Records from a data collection

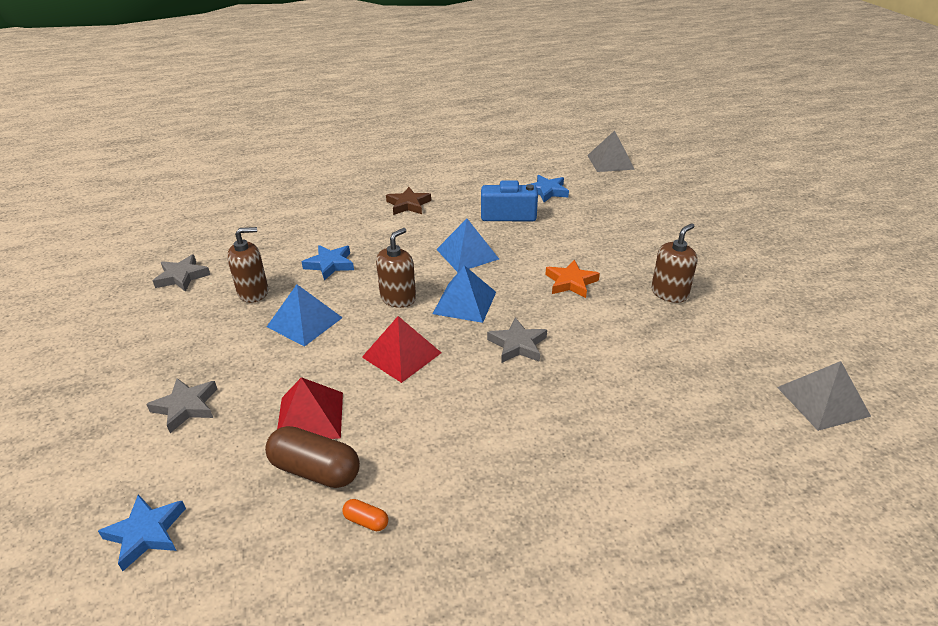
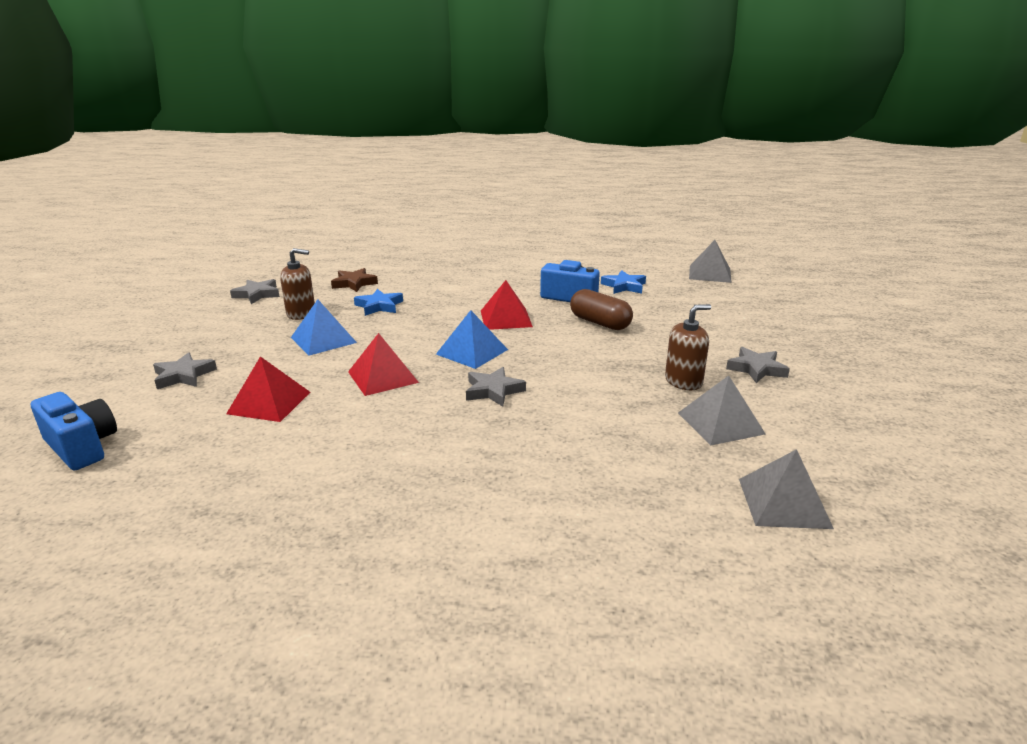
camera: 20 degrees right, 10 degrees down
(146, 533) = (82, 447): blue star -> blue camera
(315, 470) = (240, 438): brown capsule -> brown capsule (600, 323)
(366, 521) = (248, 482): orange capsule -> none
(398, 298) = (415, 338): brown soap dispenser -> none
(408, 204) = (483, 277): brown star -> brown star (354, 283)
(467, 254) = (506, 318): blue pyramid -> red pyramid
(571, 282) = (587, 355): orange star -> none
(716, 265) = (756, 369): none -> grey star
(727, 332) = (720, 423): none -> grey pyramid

...

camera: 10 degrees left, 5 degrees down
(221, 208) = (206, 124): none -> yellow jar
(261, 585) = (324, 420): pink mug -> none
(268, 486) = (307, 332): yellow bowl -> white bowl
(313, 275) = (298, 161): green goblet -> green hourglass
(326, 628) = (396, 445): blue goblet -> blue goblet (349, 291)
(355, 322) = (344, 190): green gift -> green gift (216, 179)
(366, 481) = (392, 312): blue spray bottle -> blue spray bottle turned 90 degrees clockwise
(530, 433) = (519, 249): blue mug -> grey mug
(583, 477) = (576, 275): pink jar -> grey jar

Exercise goal: What you give back must be the stretch above, starting at the line with "camera: 20 degrees right, 10 degrees down" and ending at the line with "(408, 204) = (483, 277): brown", copied exactly.

Solved exercise:
camera: 20 degrees right, 10 degrees down
(146, 533) = (82, 447): blue star -> blue camera
(315, 470) = (240, 438): brown capsule -> brown capsule (600, 323)
(366, 521) = (248, 482): orange capsule -> none
(398, 298) = (415, 338): brown soap dispenser -> none
(408, 204) = (483, 277): brown star -> brown star (354, 283)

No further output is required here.